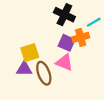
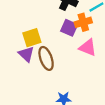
pink triangle: (64, 62) -> (88, 48), moved
purple triangle: (24, 69) -> (26, 54), turned 42

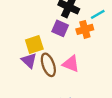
purple square: (69, 28) -> (60, 28), moved
pink triangle: (88, 48) -> (71, 64), moved

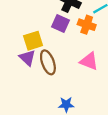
orange cross: (85, 29) -> (87, 25), turned 35
pink triangle: (71, 64) -> (89, 61), moved

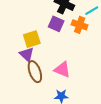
pink triangle: (89, 61) -> (62, 70), moved
brown ellipse: (48, 62) -> (35, 72), moved

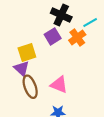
purple square: (56, 24) -> (53, 36), turned 35
orange cross: (80, 25) -> (77, 37), turned 35

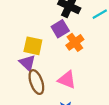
orange cross: (77, 37) -> (75, 42), moved
yellow square: (27, 52) -> (33, 46), turned 30

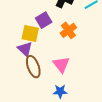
purple square: (60, 29) -> (44, 20), moved
pink triangle: (67, 80) -> (61, 65), turned 30

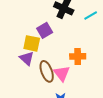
orange cross: (68, 30) -> (78, 56), moved, turned 35
brown ellipse: (33, 67) -> (47, 71), moved

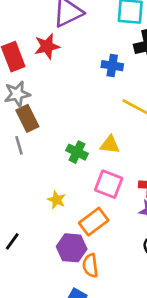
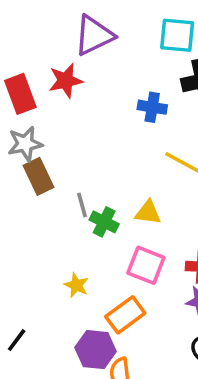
gray line: (19, 145) -> (82, 205), moved

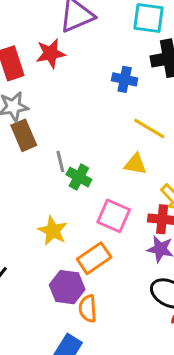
yellow triangle: (148, 213) -> (135, 164), moved
yellow star: (76, 285) -> (53, 231), size x1.4

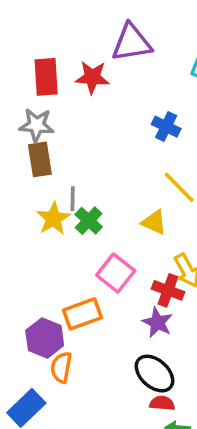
yellow star: (53, 231) -> (53, 219), moved

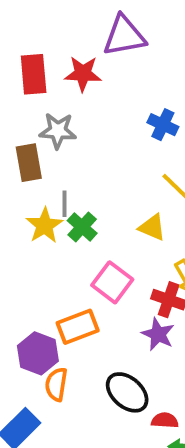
gray star: (37, 125) -> (58, 131), moved
black ellipse: (155, 374) -> (127, 392), moved

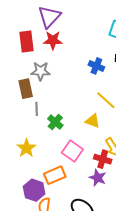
purple triangle: (124, 36) -> (49, 17), moved, turned -35
gray line: (65, 204) -> (37, 109), moved
yellow star: (45, 225) -> (26, 148), moved

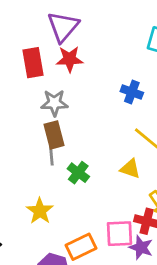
brown rectangle: (26, 89) -> (54, 135), moved
pink square: (72, 151) -> (119, 234), moved, turned -35

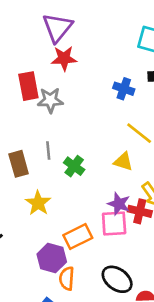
red rectangle: (33, 63) -> (28, 86), moved
brown rectangle: (54, 135) -> (19, 164), moved
purple star: (141, 247) -> (119, 204), moved

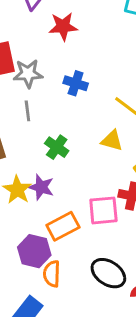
red star: (64, 58) -> (63, 26), moved
blue cross: (124, 89) -> (76, 83), moved
gray line: (48, 150) -> (27, 111), moved
purple star: (119, 204) -> (41, 187), moved

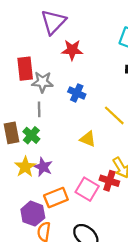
yellow triangle: (112, 141) -> (88, 139), moved
green cross: (57, 147) -> (31, 135), moved
pink square: (103, 210) -> (87, 189), turned 30

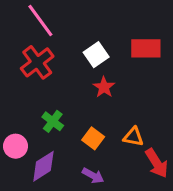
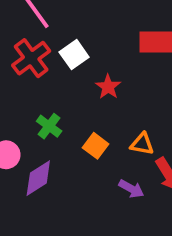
white square: (96, 55) -> (74, 55), moved
purple arrow: (93, 176) -> (131, 189), moved

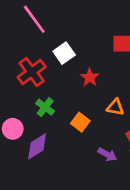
red cross: (31, 58) -> (32, 72), moved
orange triangle: (142, 144) -> (115, 107), moved

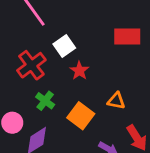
red star: (90, 77) -> (79, 71), moved
orange square: (80, 122) -> (81, 116), size x1.4

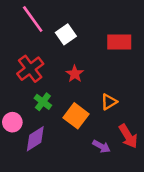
white square: (64, 46) -> (66, 34), moved
orange triangle: (116, 101) -> (109, 102), turned -42

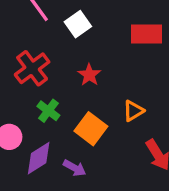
purple arrow: (101, 146) -> (75, 168), moved

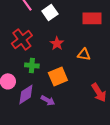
green cross: (48, 111) -> (32, 65), turned -32
orange triangle: (133, 111) -> (84, 54), moved, turned 40
orange square: (91, 129) -> (58, 76), turned 30

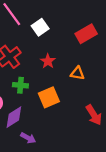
red rectangle: (92, 18) -> (86, 34), turned -30
purple arrow: (48, 100) -> (28, 138), moved

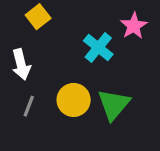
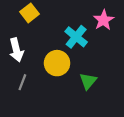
yellow circle: (74, 100) -> (57, 63), moved
green triangle: (114, 105) -> (88, 81), size x0.7

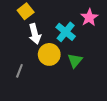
white arrow: (16, 50) -> (35, 34), moved
green triangle: (88, 81) -> (75, 61), moved

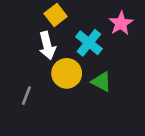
yellow square: (26, 11) -> (56, 15), moved
green triangle: (75, 61) -> (101, 82), turned -42

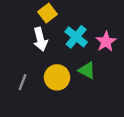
pink star: (121, 23) -> (106, 42), moved
yellow circle: (67, 73) -> (57, 77), moved

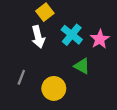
yellow circle: (57, 77) -> (54, 88), moved

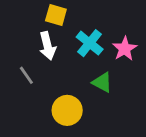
yellow square: (45, 12) -> (56, 15), turned -36
gray line: (21, 77) -> (26, 75), moved, turned -56

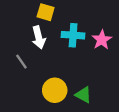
cyan cross: (90, 43) -> (73, 35), turned -35
green triangle: (102, 82) -> (83, 95), moved

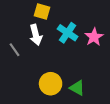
cyan cross: (73, 35) -> (68, 33), turned 30
gray line: (21, 62) -> (14, 50), moved

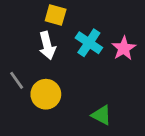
gray line: (14, 50) -> (17, 80), moved
yellow circle: (51, 84) -> (46, 94), moved

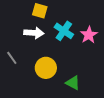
white arrow: (47, 46) -> (34, 33), turned -72
yellow circle: (46, 94) -> (46, 68), moved

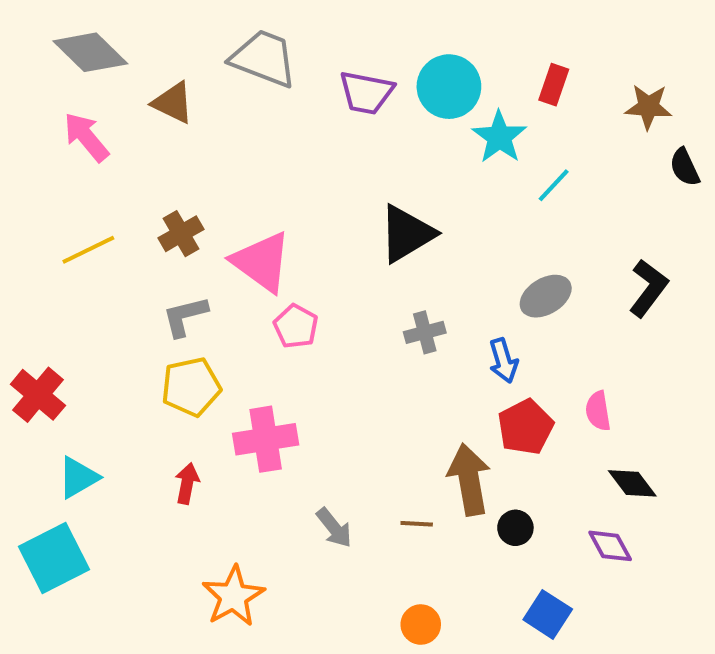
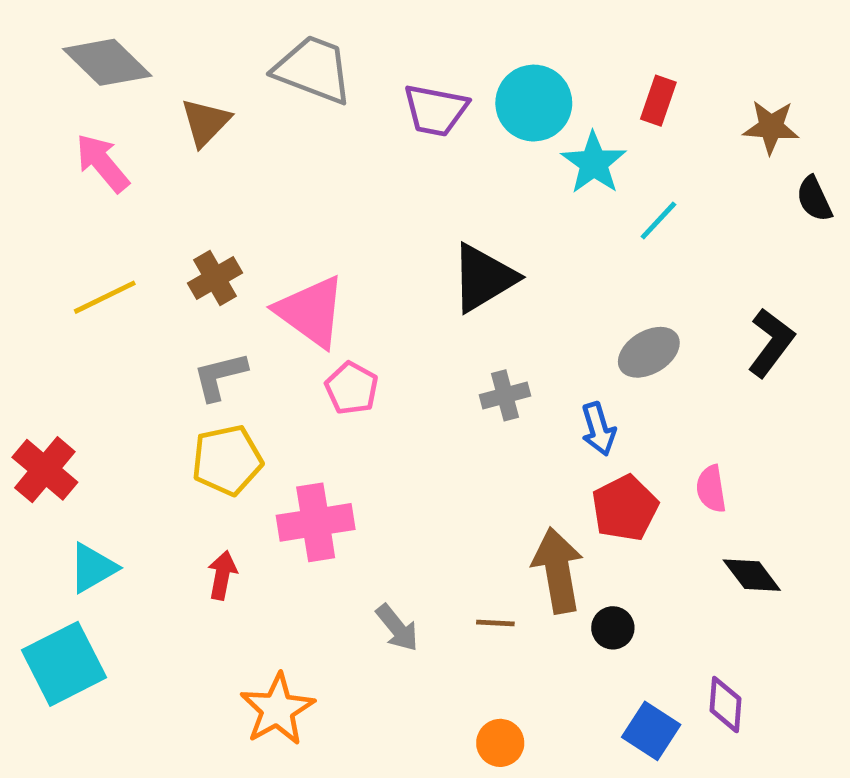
brown triangle: (173, 103) -> (205, 122), turned 48
purple diamond: (610, 546) -> (726, 705), moved, turned 33

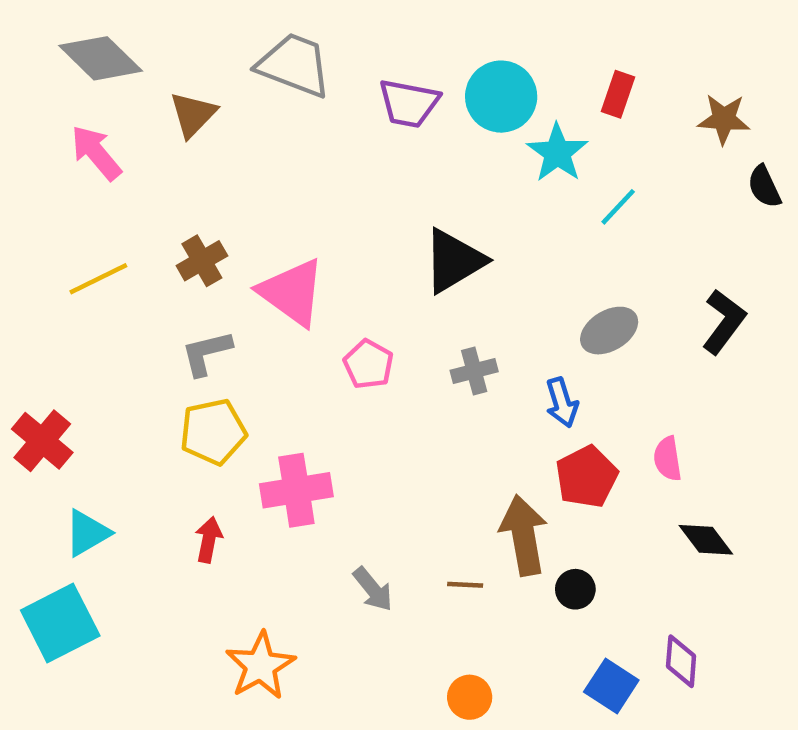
pink pentagon: (352, 388) -> (368, 364), moved

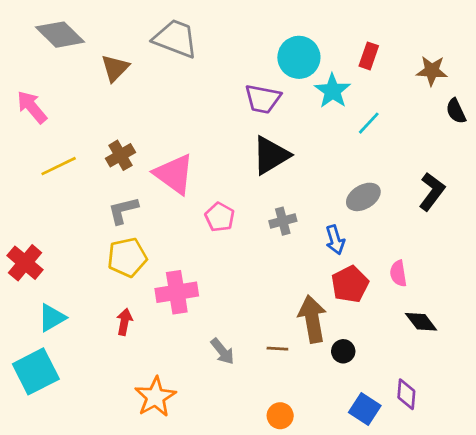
purple trapezoid: (409, 103) -> (263, 99), moved
pink arrow: (96, 153) -> (32, 107), moved

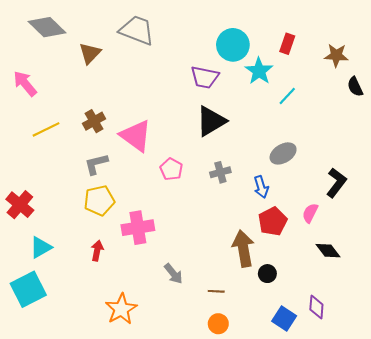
black L-shape: (432, 192) -> (336, 183), moved
pink semicircle: (398, 273) -> (310, 213), turned 36
brown line: (277, 349) -> (216, 291), moved

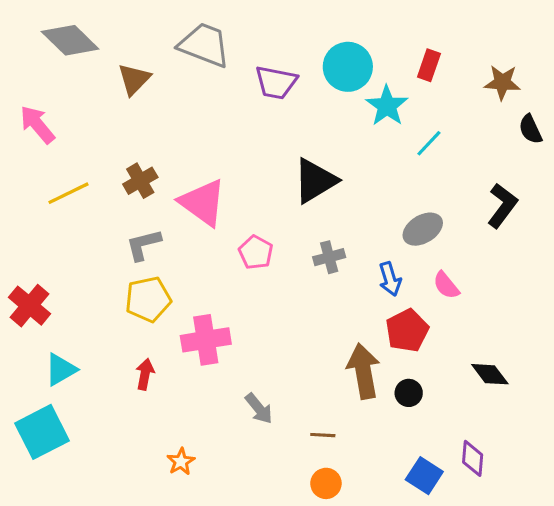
purple trapezoid: (205, 77) -> (276, 82), moved
black L-shape: (336, 183) -> (502, 206), moved
pink semicircle: (310, 213) -> (446, 285), moved, turned -66
black circle: (267, 274) -> (409, 393), moved
orange star: (121, 309) -> (181, 462), size x0.6

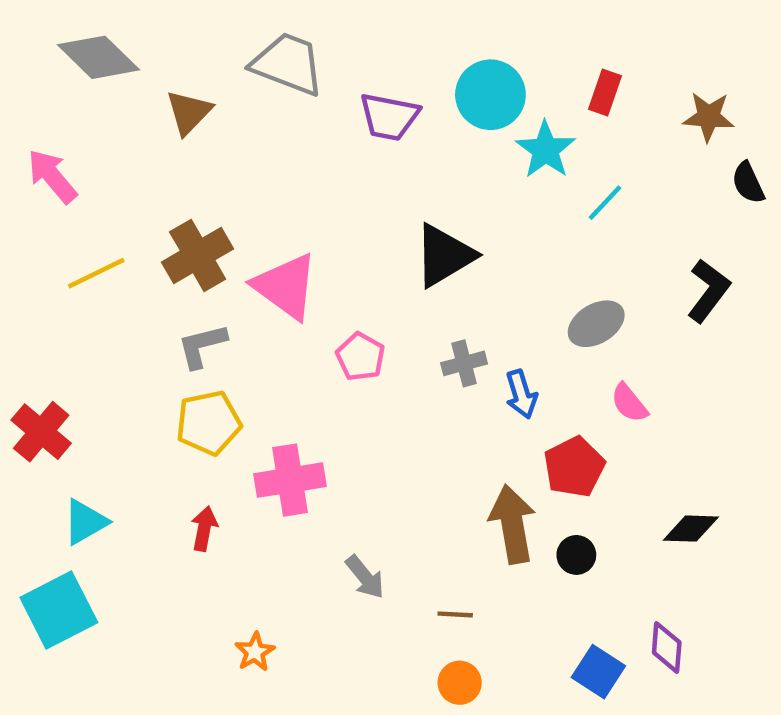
brown cross: (140, 181) -> (198, 255), size x1.4
blue arrow: (390, 279) -> (521, 394), moved
black diamond: (490, 374) -> (691, 529), turned -51

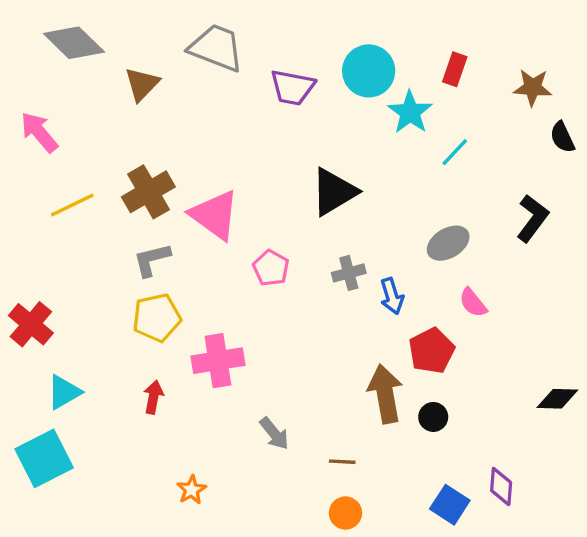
black diamond: (691, 529) -> (557, 399), moved

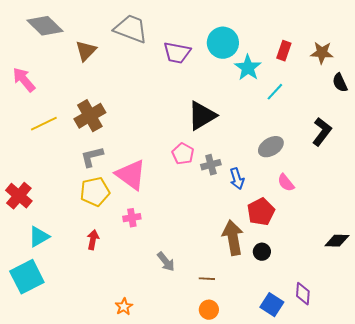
red rectangle: (455, 69) -> (284, 51), moved
pink triangle: (215, 215) -> (131, 175), moved
pink pentagon: (271, 268) -> (183, 154), moved
pink cross: (218, 361) -> (132, 218), size x0.6
orange star: (191, 490) -> (124, 307), moved

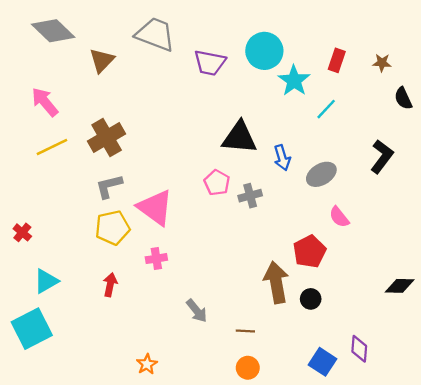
brown star: (322, 53) -> (382, 63), size x0.7
pink arrow: (24, 80) -> (45, 102), moved
black triangle: (202, 116) -> (239, 138), turned 36
blue arrow: (237, 179) -> (282, 158), moved
red cross: (19, 196) -> (22, 232), size x0.6

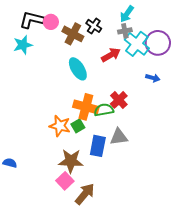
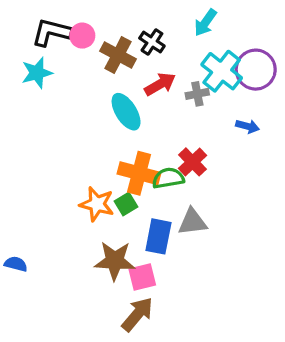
gray cross: (125, 31) -> (197, 94), moved
red arrow: (111, 55) -> (160, 84), moved
pink square: (65, 181) -> (142, 277), moved, turned 30

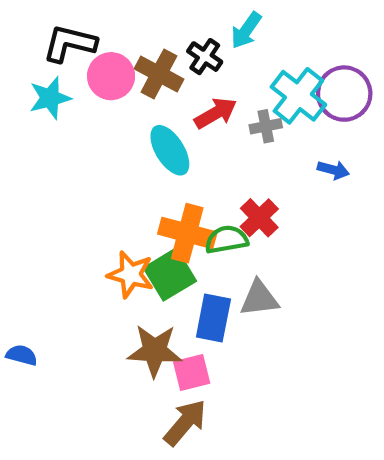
cyan arrow: (205, 23) -> (246, 30), moved
pink circle: (82, 36) -> (111, 76), moved, size x1.4
green square: (126, 204) -> (170, 274), size x1.6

────────────────

#### [What you need to do]
Copy out all lines of the listing where the word "orange" appears.

#### [Solution for this problem]
orange cross: (85, 29) -> (87, 25), turned 35
orange cross: (80, 25) -> (77, 37), turned 35
orange cross: (77, 37) -> (75, 42), moved
orange cross: (68, 30) -> (78, 56), moved, turned 35
orange triangle: (142, 144) -> (115, 107), moved
orange square: (80, 122) -> (81, 116), size x1.4
orange triangle: (116, 101) -> (109, 102), turned -42
orange triangle: (133, 111) -> (84, 54), moved, turned 40
orange square: (91, 129) -> (58, 76), turned 30
orange star: (121, 309) -> (181, 462), size x0.6
orange star: (191, 490) -> (124, 307), moved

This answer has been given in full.